> DIRECTIONS FOR THIS TASK
Work through the entries below line by line and give the number of lines with the string "GATE", nothing else.

> INFORMATION SUPPLIED

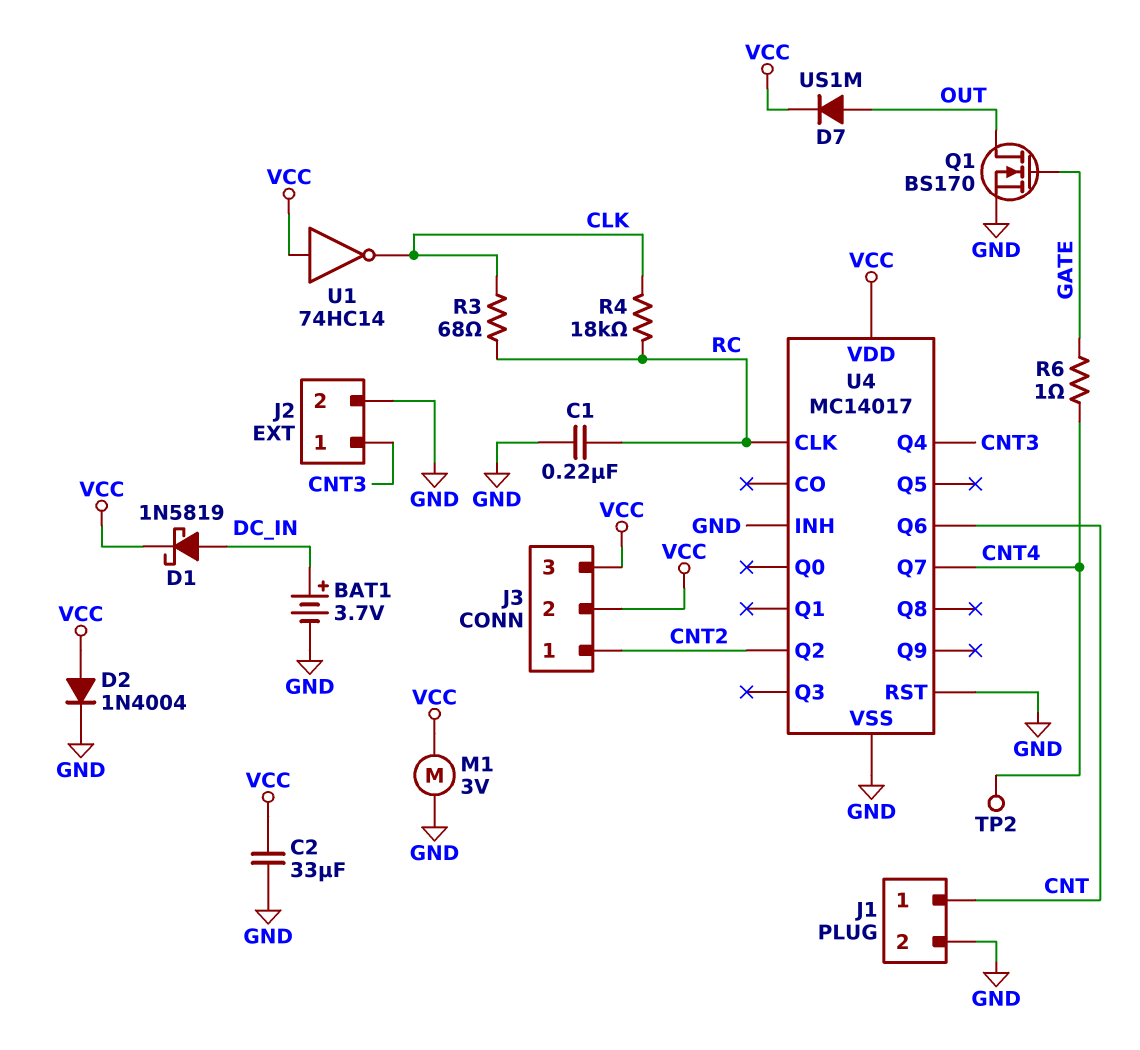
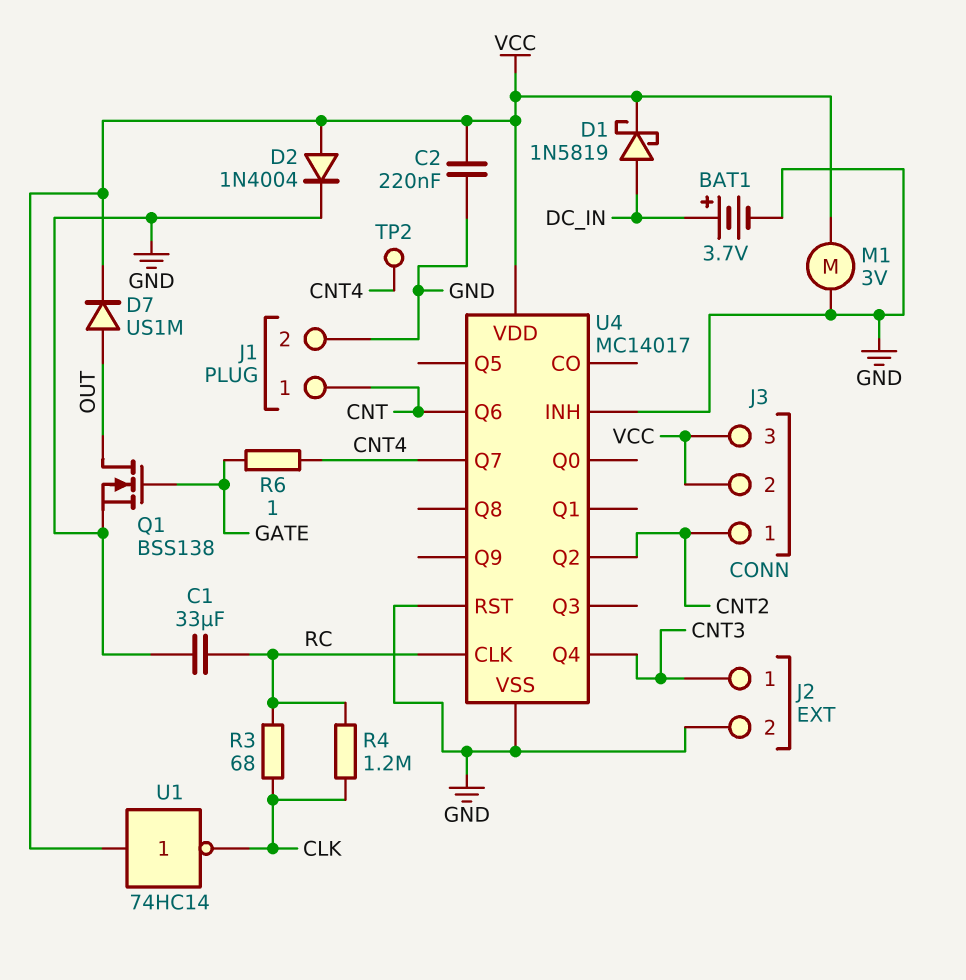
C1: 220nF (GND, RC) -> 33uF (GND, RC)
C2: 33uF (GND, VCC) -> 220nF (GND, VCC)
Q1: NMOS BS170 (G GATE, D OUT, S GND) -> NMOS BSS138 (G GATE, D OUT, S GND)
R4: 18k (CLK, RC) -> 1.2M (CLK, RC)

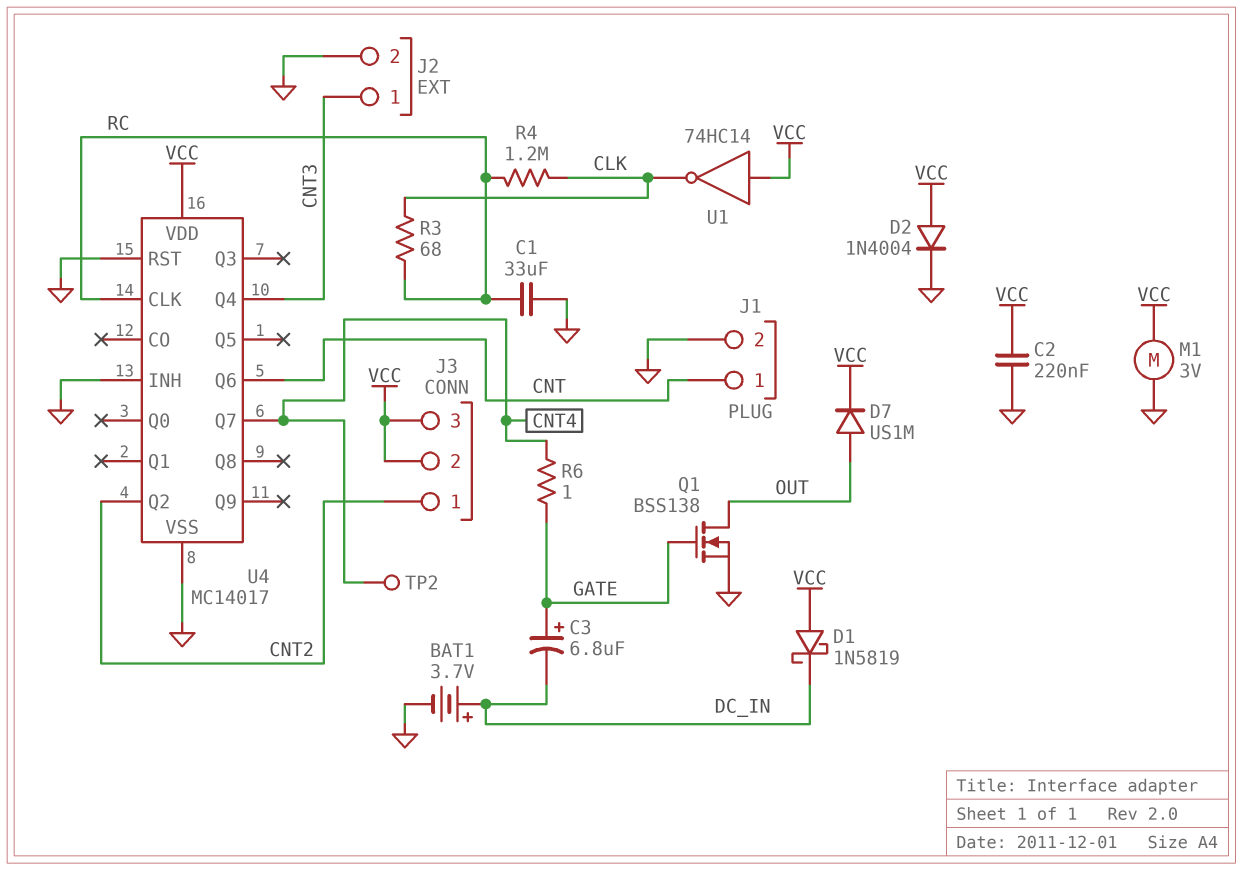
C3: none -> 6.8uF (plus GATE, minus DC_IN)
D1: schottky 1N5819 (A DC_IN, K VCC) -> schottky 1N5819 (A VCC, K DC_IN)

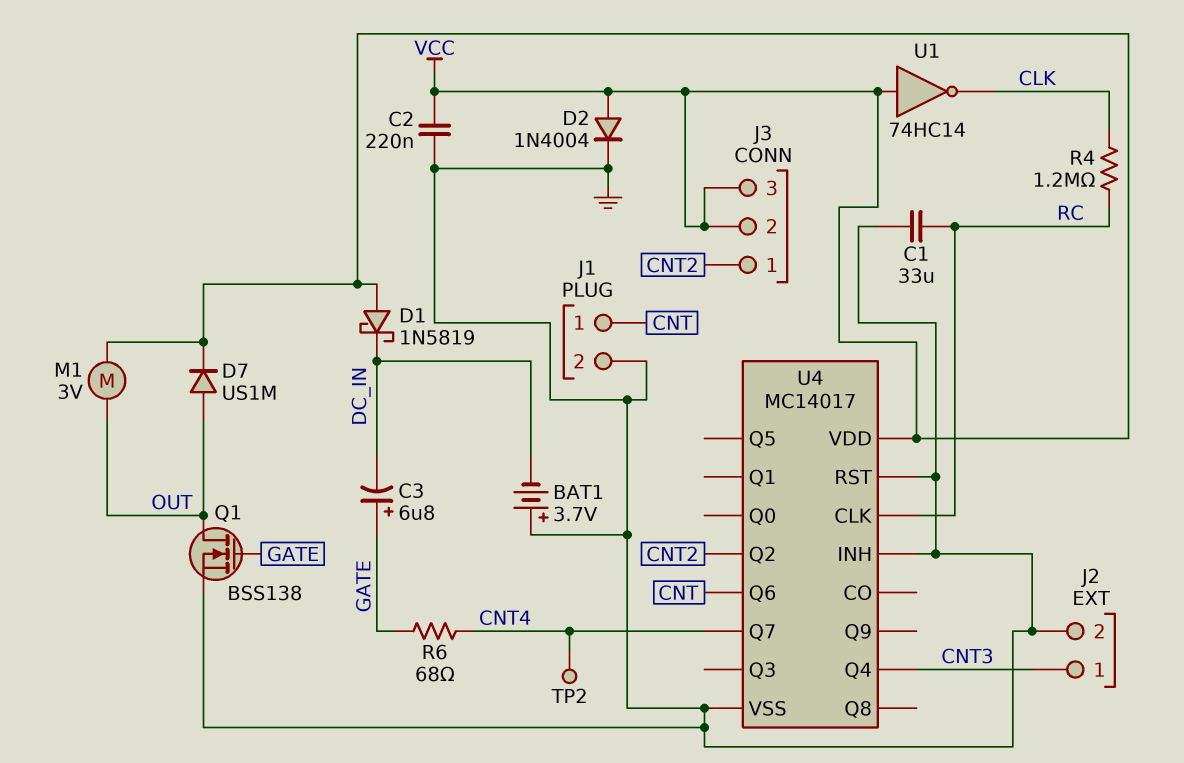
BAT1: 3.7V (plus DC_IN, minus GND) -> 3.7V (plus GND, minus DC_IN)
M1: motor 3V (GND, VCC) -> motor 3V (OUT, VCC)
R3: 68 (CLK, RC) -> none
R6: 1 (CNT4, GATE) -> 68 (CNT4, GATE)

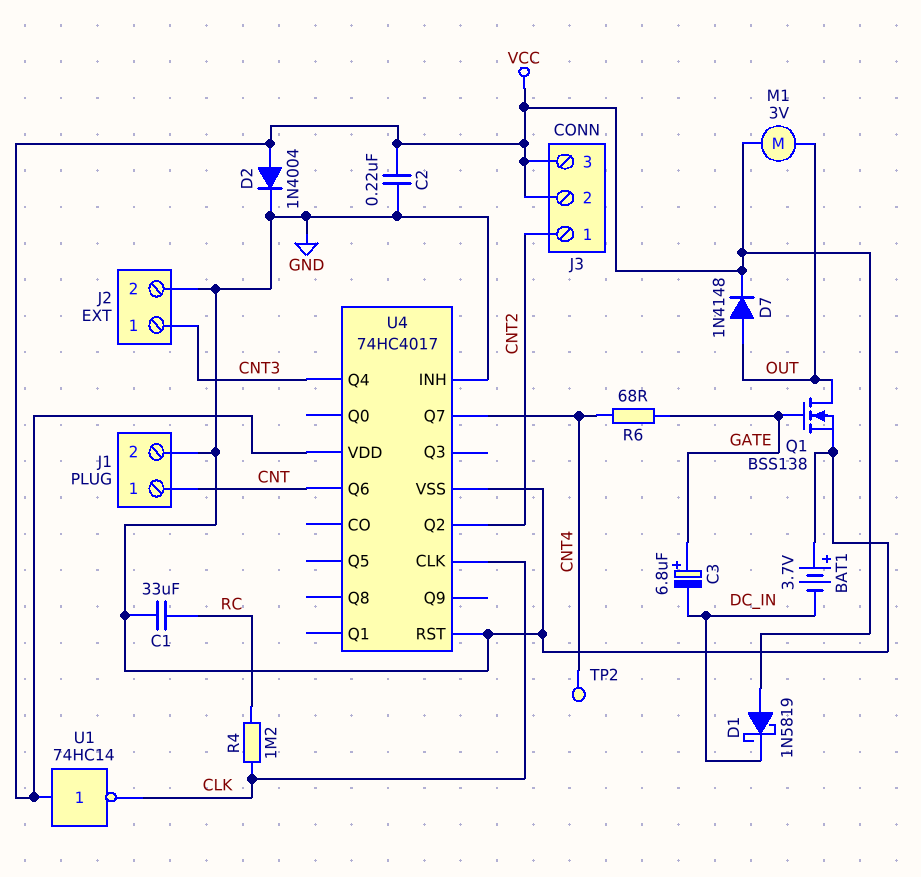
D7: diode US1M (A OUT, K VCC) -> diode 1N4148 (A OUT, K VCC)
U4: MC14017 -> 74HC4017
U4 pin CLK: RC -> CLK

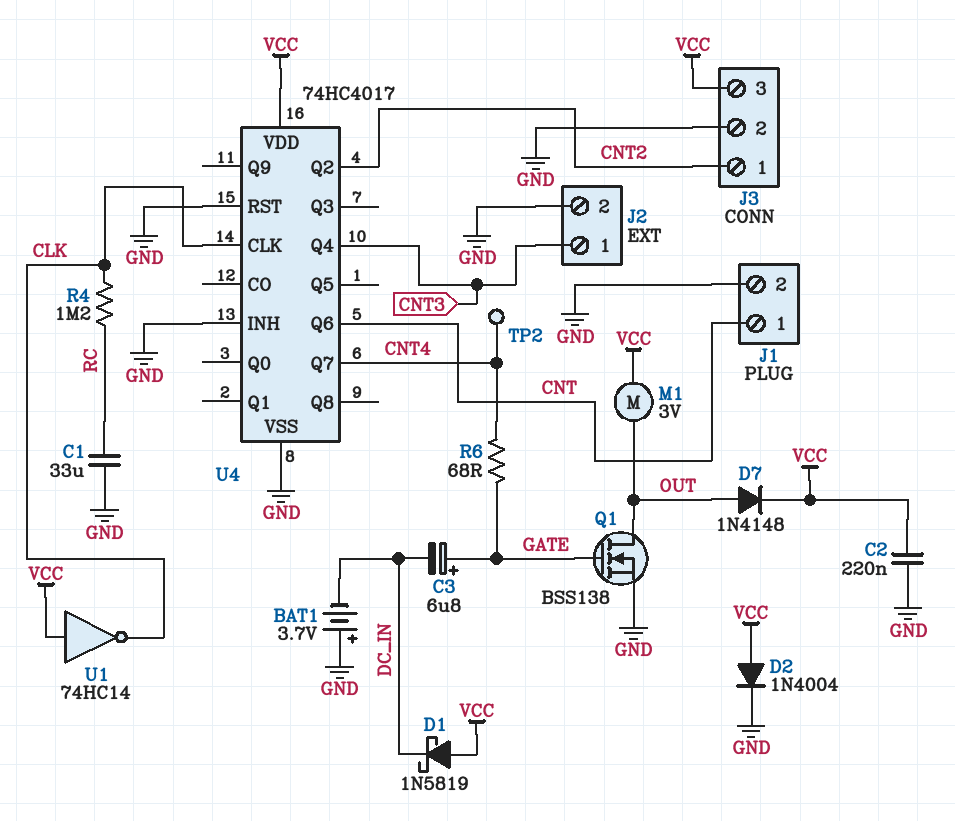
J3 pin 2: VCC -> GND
---
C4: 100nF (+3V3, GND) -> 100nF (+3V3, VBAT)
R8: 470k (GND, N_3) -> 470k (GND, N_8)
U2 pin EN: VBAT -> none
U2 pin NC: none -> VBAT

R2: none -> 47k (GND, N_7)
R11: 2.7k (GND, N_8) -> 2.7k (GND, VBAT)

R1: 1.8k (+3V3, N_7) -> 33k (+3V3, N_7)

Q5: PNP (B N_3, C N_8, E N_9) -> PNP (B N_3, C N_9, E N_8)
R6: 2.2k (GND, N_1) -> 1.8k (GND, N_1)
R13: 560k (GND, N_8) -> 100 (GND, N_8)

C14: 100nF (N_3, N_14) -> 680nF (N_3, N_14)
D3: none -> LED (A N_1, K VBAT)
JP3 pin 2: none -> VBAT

> YOUR RESPONSE
3